[[ Material supplied open ]]
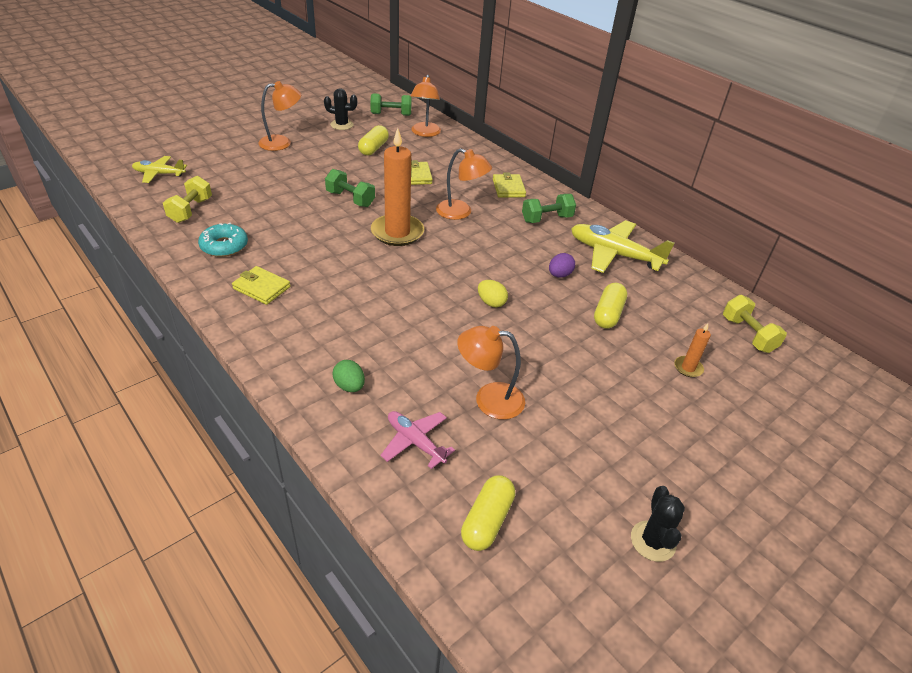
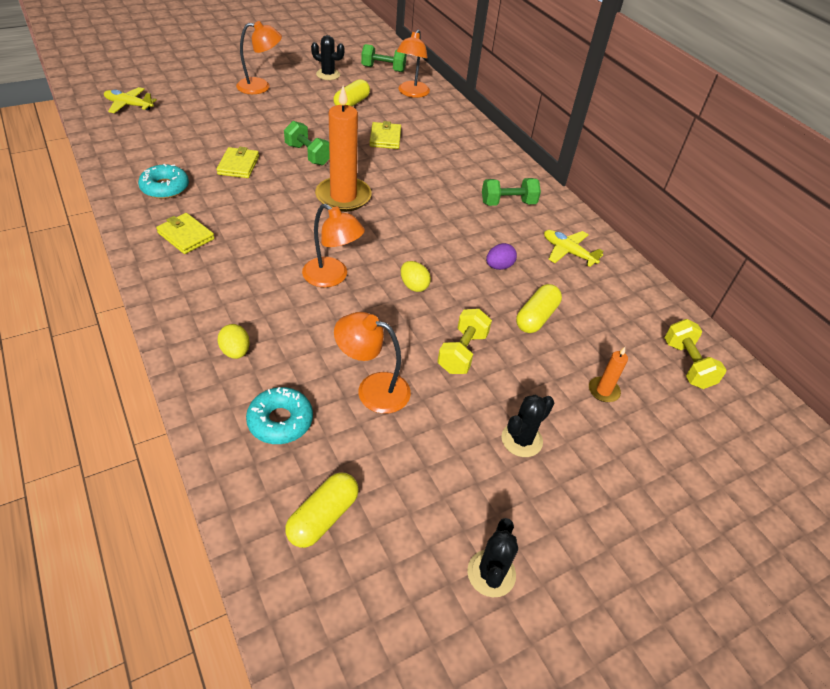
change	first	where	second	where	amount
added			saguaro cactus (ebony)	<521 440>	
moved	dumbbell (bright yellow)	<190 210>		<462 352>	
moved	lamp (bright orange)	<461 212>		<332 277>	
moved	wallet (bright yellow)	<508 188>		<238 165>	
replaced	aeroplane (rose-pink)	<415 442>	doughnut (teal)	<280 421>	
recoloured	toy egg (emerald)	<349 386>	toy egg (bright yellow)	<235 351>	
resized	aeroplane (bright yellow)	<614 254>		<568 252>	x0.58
[[ Material supplied closed ]]
What the exercise asks —
State the number of lines in the records that include "yellow", and write nothing else.

Exercise result —
4